WHAT YOU WILL DO
Your answer should hold every line of the records below that contains the string "black".

INFORMATION SUPPLIED

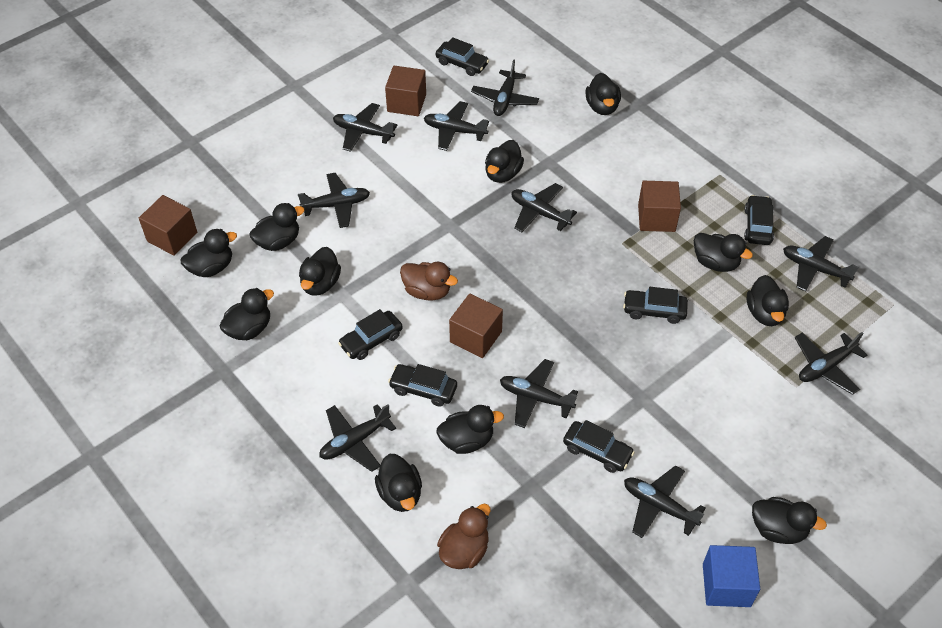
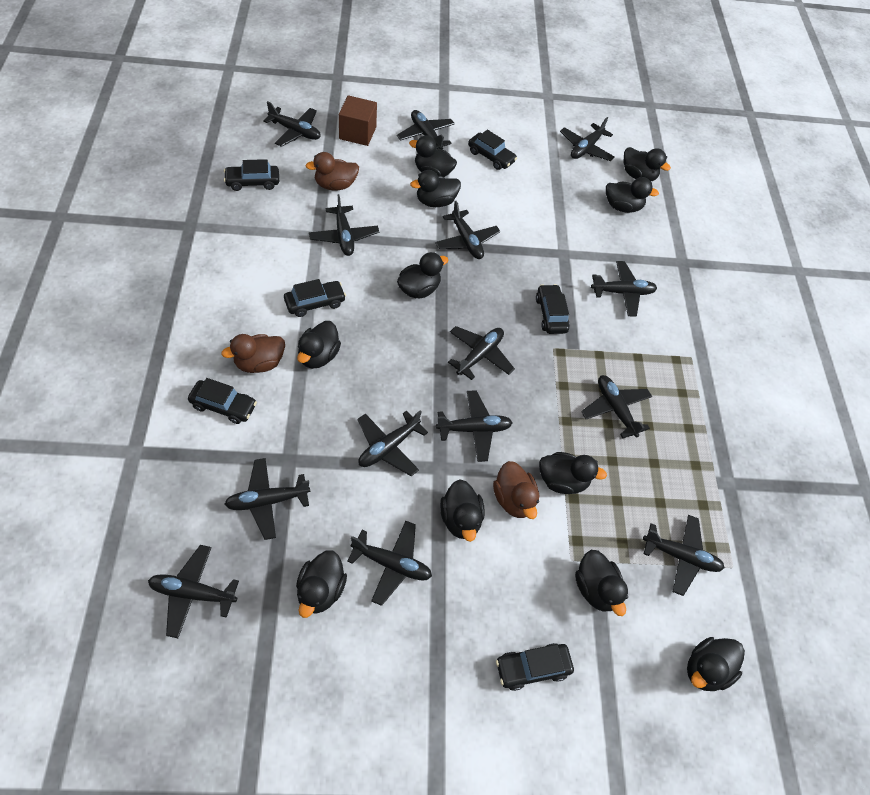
black plane: 10 -> 14
blue cube: 1 -> 0
brown cube: 4 -> 1
brown duck: 2 -> 3

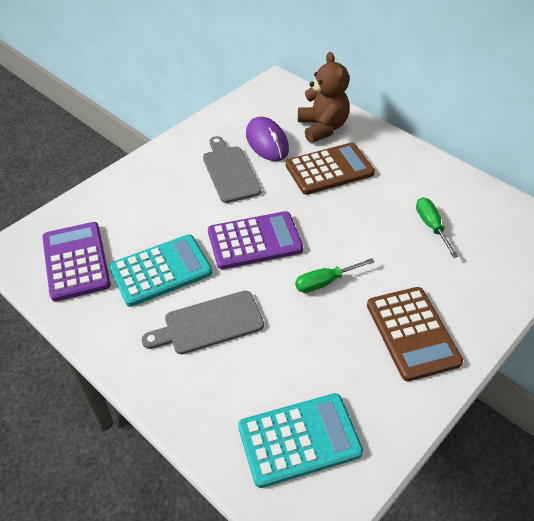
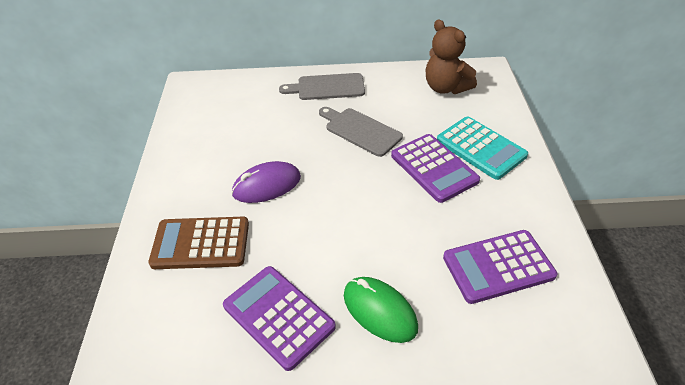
brown calculator: 2 -> 1
green mouse: 0 -> 1
green screwdriver: 2 -> 0
purple calculator: 2 -> 3
turquoise calculator: 2 -> 1

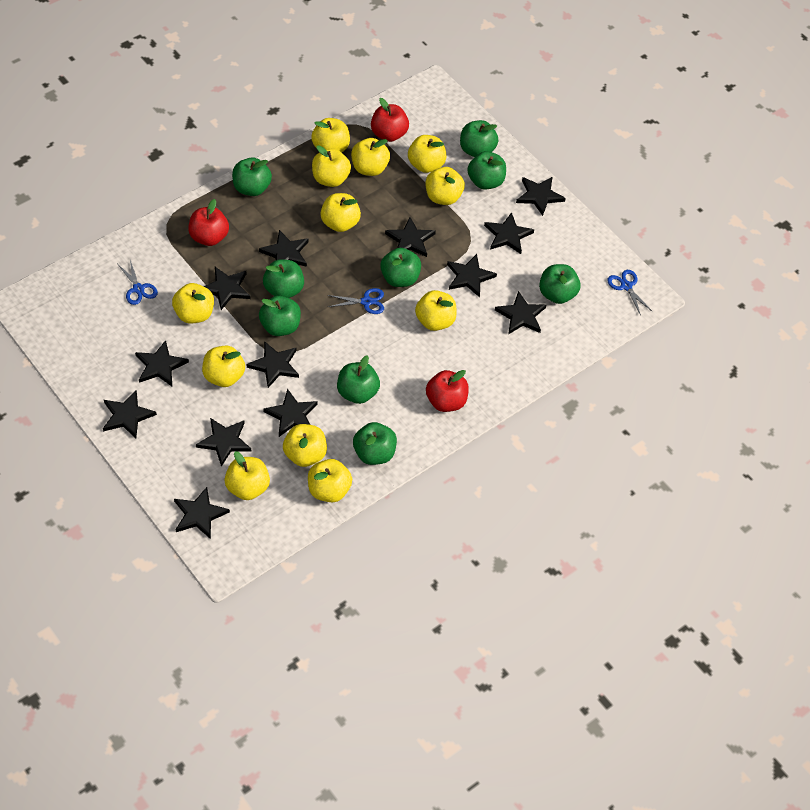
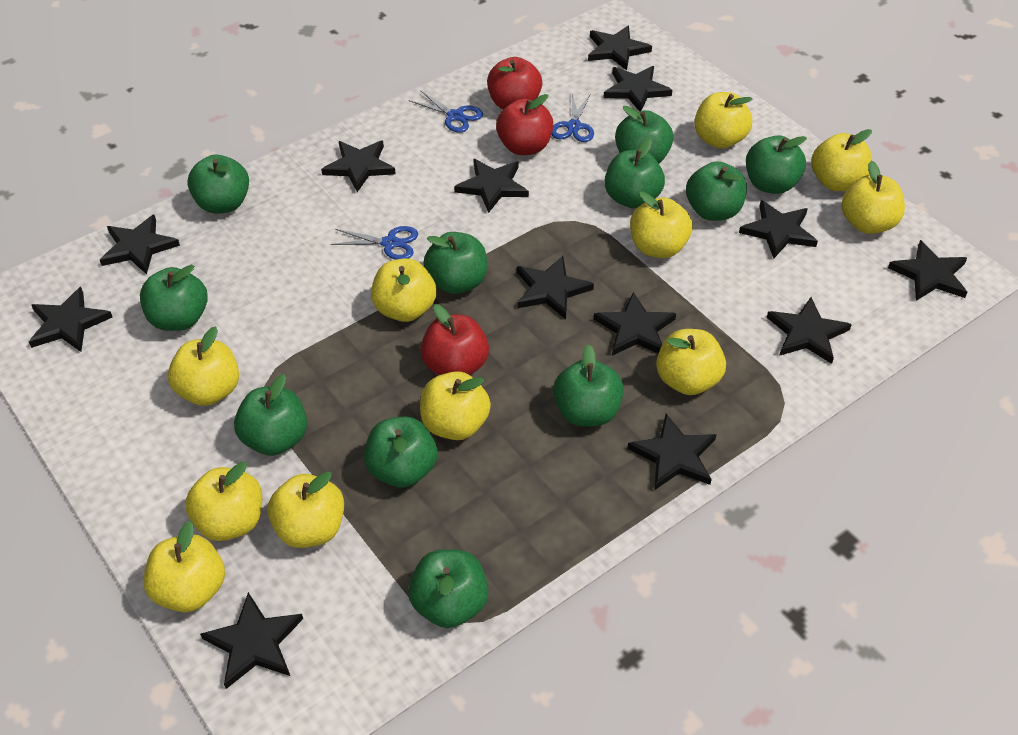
green apple: 9 -> 11
yellow apple: 12 -> 11

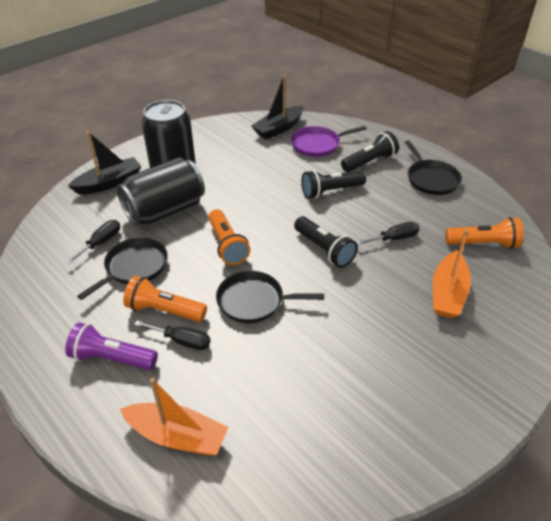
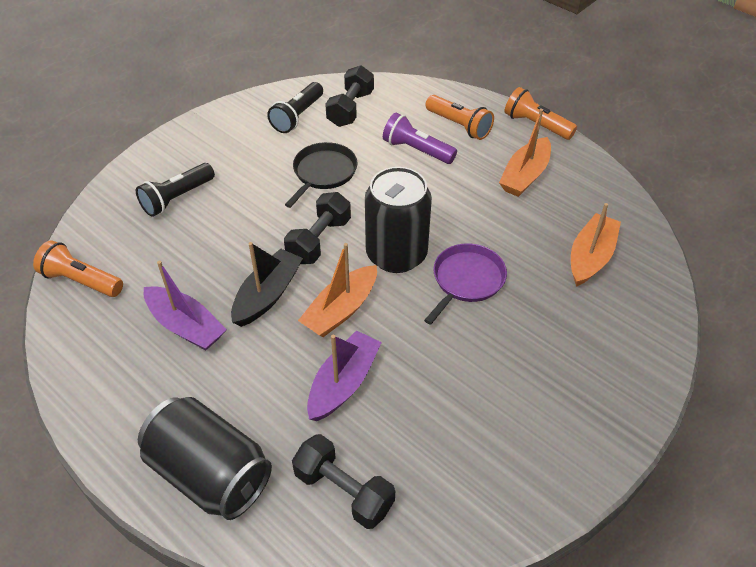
black boat: 2 -> 1
black dumbbell: 0 -> 3
black flashlight: 3 -> 2
black pan: 3 -> 1
black screwdriver: 3 -> 0
orange boat: 2 -> 3
purple boat: 0 -> 2

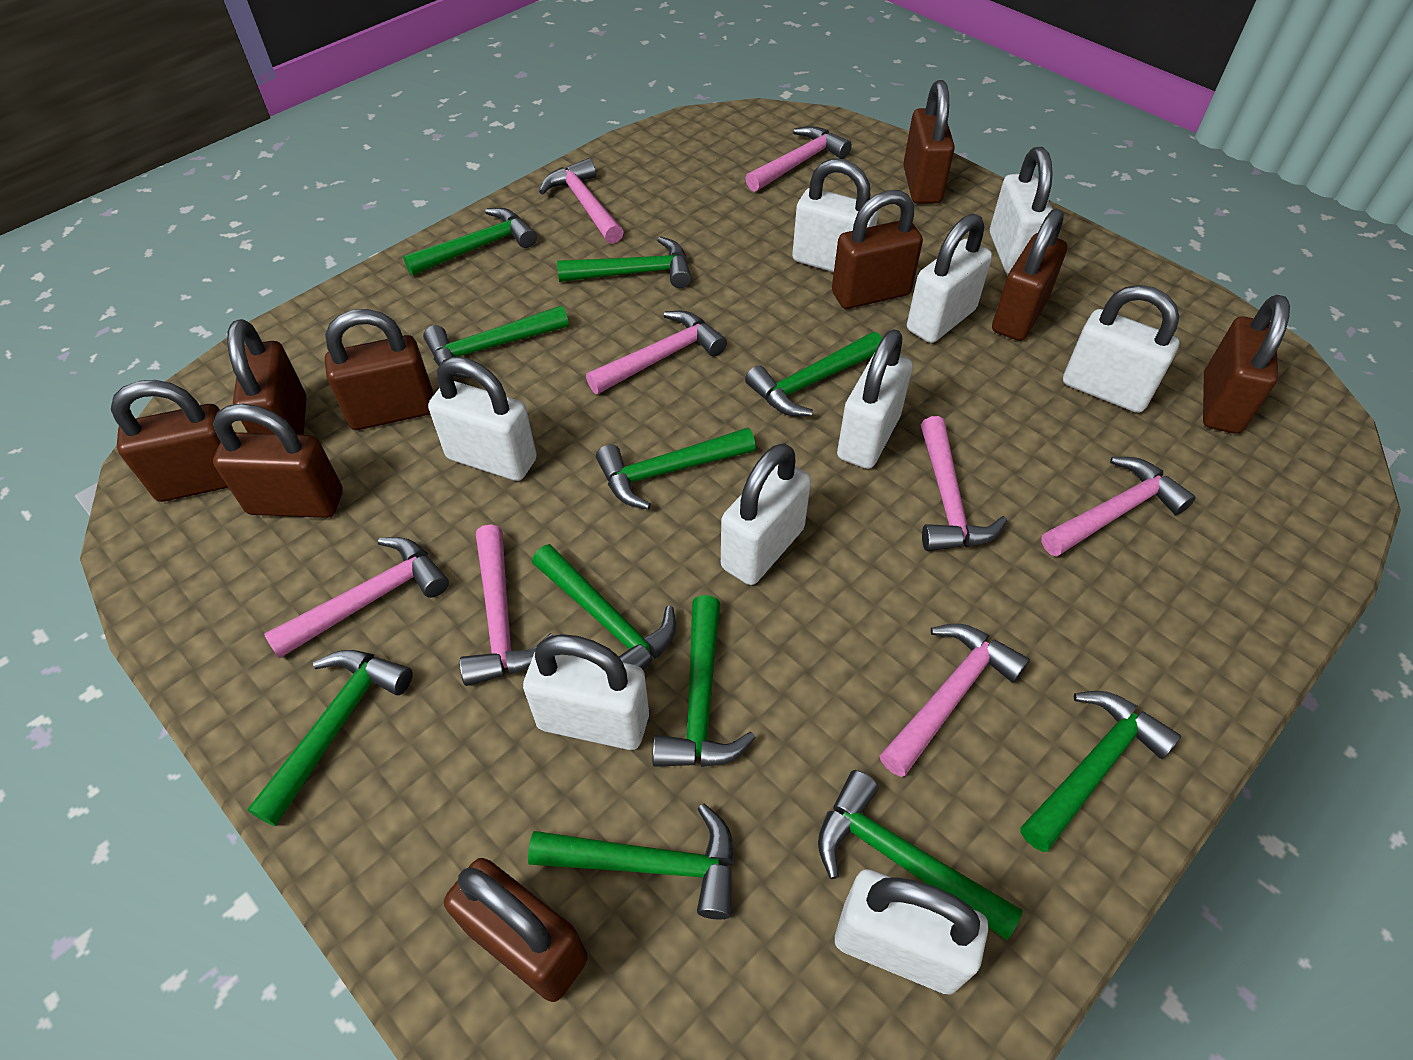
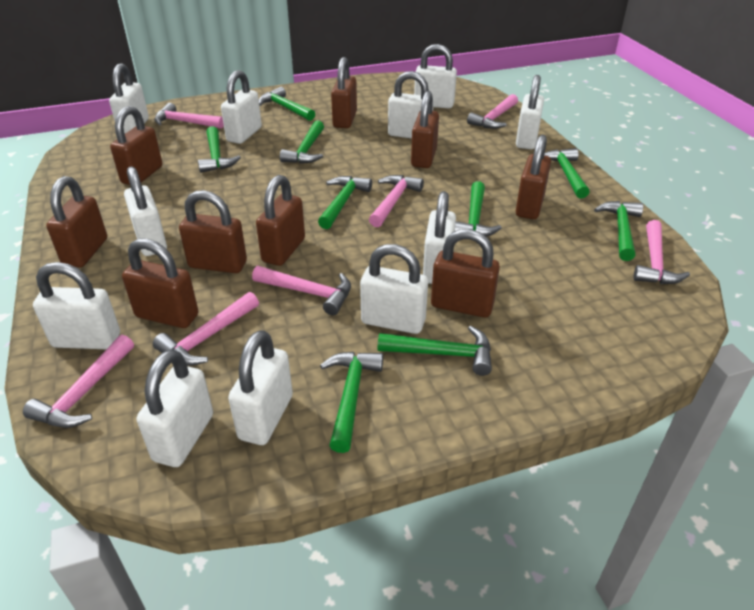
green hammer: 11 -> 9
pink hammer: 8 -> 7
white padlock: 9 -> 11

RESULT BELOW
black plane: 10 -> 14
black boat: 2 -> 1
black dumbbell: 0 -> 3
black flashlight: 3 -> 2
black pan: 3 -> 1
black screwdriver: 3 -> 0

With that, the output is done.